* _What this task involves_
Beginning at the line that contains "(739, 187) = (180, 272): white" and ending at the last line of the records below, retype each line exactly and add nothing.

* _Data_
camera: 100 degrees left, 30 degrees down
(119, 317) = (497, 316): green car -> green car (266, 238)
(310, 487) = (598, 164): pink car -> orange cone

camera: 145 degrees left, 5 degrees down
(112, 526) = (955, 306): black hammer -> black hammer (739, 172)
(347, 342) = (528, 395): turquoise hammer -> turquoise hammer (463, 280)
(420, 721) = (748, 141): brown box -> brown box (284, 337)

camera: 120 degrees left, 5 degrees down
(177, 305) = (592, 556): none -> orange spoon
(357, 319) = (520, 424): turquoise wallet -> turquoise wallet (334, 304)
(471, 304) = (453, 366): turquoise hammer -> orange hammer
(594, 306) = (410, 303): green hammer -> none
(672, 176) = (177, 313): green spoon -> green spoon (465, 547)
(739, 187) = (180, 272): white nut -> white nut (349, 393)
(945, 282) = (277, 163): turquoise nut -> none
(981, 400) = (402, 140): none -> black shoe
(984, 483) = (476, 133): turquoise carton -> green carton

* _Exercise solution_
(739, 187) = (180, 272): white nut -> white nut (349, 393)
(945, 282) = (277, 163): turquoise nut -> none
(981, 400) = (402, 140): none -> black shoe
(984, 483) = (476, 133): turquoise carton -> green carton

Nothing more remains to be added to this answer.